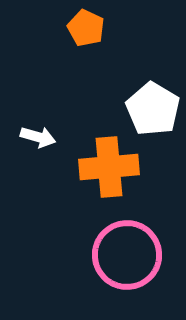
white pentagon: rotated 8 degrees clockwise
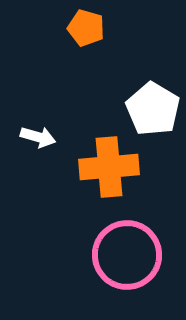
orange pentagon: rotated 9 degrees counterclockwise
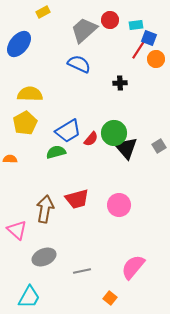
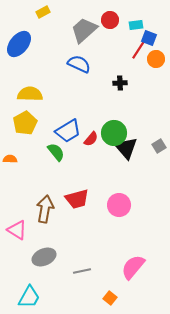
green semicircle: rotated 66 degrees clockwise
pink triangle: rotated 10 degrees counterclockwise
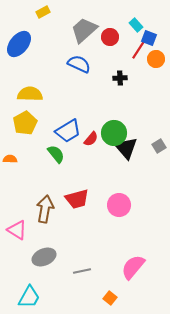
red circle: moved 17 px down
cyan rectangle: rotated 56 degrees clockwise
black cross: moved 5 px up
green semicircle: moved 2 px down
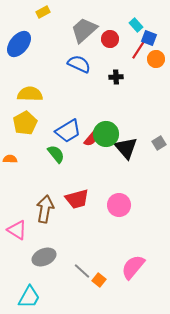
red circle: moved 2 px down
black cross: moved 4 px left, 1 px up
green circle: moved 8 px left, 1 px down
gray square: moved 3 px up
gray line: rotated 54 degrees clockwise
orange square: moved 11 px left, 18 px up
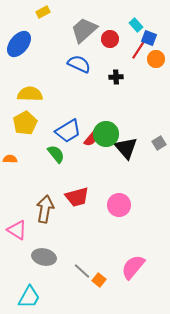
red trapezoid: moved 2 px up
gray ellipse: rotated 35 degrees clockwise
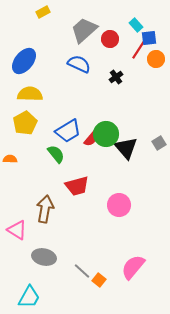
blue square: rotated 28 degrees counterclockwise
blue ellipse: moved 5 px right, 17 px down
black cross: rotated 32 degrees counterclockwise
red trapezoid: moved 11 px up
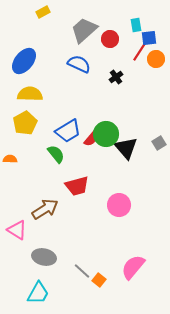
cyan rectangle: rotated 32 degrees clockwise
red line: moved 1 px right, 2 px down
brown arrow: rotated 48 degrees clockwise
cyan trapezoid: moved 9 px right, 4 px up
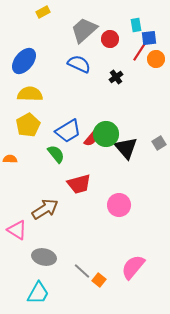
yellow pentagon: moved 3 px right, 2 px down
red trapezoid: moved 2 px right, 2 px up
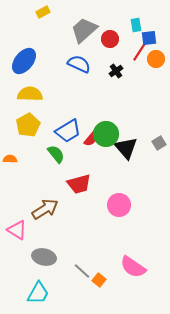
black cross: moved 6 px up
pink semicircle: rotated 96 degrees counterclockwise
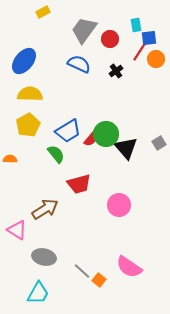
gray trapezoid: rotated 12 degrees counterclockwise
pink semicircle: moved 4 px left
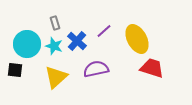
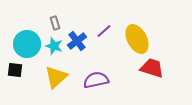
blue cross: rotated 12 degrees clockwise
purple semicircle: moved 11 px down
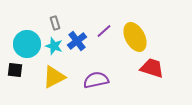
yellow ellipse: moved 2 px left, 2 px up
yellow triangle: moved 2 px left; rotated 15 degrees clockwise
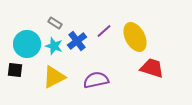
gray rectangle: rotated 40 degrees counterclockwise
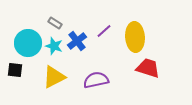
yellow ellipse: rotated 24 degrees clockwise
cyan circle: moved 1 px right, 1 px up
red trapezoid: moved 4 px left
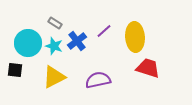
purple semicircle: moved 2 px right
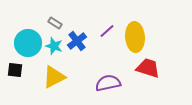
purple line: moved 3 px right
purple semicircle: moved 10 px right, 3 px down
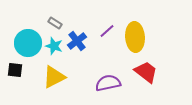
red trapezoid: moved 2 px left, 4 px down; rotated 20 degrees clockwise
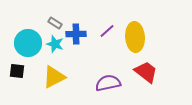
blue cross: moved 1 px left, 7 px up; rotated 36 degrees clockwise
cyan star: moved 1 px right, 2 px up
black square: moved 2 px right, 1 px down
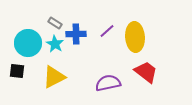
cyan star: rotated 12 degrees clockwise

--

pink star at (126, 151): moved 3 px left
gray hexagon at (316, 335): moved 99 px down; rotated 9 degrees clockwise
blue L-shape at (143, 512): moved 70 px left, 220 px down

_TASK REQUIREMENTS_: Reproduce the stretch of the records above from the line containing "yellow pentagon: moved 3 px right, 2 px down" through the line containing "cyan star: rotated 12 degrees clockwise", omitting the picture lines.

_FINISHED TASK_:
yellow pentagon: moved 3 px right, 2 px down
red trapezoid: moved 2 px right, 2 px up
black cross: moved 6 px up
pink semicircle: rotated 96 degrees counterclockwise
gray trapezoid: rotated 12 degrees counterclockwise
pink semicircle: moved 4 px left
blue cross: rotated 12 degrees clockwise
purple semicircle: moved 11 px down
yellow ellipse: moved 2 px left, 2 px up
yellow triangle: moved 2 px left; rotated 15 degrees clockwise
gray rectangle: rotated 40 degrees counterclockwise
yellow ellipse: rotated 24 degrees clockwise
cyan circle: moved 1 px right, 1 px up
red trapezoid: moved 4 px left
purple semicircle: moved 2 px right
purple line: moved 3 px right
purple semicircle: moved 10 px right, 3 px down
red trapezoid: moved 2 px left, 4 px down; rotated 20 degrees clockwise
blue cross: moved 1 px left, 7 px up; rotated 36 degrees clockwise
cyan star: moved 1 px right, 2 px up
black square: moved 2 px right, 1 px down
cyan star: rotated 12 degrees clockwise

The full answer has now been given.